What the task asks:
Among the entries below, how many lines have the word "dumbbell"? Answer only with the number.
○ ○ ○
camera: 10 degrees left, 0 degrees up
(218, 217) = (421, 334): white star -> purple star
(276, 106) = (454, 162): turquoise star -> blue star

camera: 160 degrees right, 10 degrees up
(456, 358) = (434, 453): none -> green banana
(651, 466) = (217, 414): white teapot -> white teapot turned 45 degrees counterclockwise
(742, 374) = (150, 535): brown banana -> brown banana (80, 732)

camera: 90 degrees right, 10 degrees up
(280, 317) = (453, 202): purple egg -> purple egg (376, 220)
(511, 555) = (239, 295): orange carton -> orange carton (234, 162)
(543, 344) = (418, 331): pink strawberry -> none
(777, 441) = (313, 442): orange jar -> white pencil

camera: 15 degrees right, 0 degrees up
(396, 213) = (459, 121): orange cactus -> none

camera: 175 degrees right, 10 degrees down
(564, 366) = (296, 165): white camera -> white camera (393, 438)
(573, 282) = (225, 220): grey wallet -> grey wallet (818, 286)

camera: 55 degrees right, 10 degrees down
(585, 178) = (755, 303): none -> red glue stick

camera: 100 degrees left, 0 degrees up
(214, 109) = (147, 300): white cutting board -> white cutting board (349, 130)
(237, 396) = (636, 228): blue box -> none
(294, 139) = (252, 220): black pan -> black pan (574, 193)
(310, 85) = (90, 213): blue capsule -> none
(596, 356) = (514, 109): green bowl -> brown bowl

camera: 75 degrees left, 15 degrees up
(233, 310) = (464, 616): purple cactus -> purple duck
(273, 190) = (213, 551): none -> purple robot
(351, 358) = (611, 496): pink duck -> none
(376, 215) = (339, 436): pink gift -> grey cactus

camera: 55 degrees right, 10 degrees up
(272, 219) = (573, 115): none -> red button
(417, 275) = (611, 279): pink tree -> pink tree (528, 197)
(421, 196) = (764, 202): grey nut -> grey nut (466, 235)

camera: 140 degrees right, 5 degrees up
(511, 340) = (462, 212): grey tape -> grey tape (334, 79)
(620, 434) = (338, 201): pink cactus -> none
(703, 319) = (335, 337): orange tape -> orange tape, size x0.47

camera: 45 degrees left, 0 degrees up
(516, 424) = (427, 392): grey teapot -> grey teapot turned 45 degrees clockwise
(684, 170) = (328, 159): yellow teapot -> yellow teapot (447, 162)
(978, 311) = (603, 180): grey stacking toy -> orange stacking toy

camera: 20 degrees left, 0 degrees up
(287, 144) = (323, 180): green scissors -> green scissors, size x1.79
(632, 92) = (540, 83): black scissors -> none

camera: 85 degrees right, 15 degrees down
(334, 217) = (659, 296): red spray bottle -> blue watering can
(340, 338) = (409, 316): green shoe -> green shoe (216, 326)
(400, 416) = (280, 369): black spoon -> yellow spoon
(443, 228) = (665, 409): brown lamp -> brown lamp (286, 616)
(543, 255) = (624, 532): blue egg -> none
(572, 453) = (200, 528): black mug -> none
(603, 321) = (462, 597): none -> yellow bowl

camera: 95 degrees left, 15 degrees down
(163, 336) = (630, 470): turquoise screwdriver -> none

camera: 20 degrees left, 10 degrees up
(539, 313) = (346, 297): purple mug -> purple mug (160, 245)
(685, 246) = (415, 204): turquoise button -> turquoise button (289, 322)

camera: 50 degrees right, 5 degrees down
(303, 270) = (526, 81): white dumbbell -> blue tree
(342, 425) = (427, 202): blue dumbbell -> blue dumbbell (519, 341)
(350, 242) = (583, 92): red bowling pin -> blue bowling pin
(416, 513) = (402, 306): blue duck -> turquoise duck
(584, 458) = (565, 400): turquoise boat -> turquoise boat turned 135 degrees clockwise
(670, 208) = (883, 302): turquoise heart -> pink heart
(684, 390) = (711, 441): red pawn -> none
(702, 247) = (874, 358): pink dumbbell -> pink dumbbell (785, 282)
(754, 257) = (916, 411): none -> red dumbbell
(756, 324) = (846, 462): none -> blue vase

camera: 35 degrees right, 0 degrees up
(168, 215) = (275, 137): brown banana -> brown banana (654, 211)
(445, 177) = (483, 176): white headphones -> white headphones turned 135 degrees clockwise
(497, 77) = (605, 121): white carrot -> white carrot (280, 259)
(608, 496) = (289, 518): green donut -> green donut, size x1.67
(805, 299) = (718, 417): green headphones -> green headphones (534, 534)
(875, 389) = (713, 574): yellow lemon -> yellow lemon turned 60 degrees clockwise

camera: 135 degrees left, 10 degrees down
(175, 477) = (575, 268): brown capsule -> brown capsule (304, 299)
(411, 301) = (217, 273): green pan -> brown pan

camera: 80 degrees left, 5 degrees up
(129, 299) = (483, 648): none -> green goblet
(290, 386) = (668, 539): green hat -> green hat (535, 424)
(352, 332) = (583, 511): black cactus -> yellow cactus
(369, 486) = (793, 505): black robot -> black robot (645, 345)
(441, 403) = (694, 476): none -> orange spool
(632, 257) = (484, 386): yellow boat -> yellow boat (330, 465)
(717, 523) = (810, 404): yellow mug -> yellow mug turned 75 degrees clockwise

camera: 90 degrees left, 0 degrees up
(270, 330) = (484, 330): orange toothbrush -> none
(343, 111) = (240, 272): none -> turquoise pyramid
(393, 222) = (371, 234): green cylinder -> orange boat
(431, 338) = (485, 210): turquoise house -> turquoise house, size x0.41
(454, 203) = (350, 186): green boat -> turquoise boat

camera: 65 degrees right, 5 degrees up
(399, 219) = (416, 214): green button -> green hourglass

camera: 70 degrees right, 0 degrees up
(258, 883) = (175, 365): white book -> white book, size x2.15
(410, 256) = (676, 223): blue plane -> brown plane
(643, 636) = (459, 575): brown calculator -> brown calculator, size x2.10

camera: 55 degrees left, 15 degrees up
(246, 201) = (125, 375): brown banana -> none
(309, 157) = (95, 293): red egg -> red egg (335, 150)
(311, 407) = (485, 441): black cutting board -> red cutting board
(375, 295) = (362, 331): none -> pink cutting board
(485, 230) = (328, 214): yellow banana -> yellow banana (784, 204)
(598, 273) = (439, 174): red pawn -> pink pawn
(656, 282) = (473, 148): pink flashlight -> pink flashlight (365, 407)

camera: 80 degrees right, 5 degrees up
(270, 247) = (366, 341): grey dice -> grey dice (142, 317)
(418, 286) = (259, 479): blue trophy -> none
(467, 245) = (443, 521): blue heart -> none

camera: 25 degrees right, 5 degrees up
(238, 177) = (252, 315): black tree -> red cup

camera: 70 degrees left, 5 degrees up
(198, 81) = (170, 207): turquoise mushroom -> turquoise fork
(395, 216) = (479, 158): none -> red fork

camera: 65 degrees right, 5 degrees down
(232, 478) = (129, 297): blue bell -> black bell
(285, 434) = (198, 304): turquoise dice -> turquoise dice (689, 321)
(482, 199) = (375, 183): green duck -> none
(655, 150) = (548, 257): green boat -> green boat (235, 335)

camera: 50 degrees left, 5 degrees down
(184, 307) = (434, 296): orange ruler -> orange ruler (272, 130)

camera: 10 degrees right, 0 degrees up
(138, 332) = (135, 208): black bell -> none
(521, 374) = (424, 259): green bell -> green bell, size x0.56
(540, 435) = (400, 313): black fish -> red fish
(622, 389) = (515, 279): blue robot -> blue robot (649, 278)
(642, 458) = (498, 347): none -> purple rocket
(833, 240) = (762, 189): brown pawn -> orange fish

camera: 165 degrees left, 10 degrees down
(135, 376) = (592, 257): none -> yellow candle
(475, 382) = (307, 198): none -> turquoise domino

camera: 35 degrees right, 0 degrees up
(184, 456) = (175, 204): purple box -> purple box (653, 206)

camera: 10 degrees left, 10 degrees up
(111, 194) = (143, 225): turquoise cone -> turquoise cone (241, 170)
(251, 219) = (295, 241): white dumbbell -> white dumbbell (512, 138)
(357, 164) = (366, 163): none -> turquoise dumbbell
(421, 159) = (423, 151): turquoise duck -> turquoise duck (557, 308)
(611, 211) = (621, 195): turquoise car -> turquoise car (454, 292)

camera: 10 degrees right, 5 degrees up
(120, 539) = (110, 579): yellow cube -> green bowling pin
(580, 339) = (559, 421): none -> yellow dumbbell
○ ○ ○
Exercise result:
7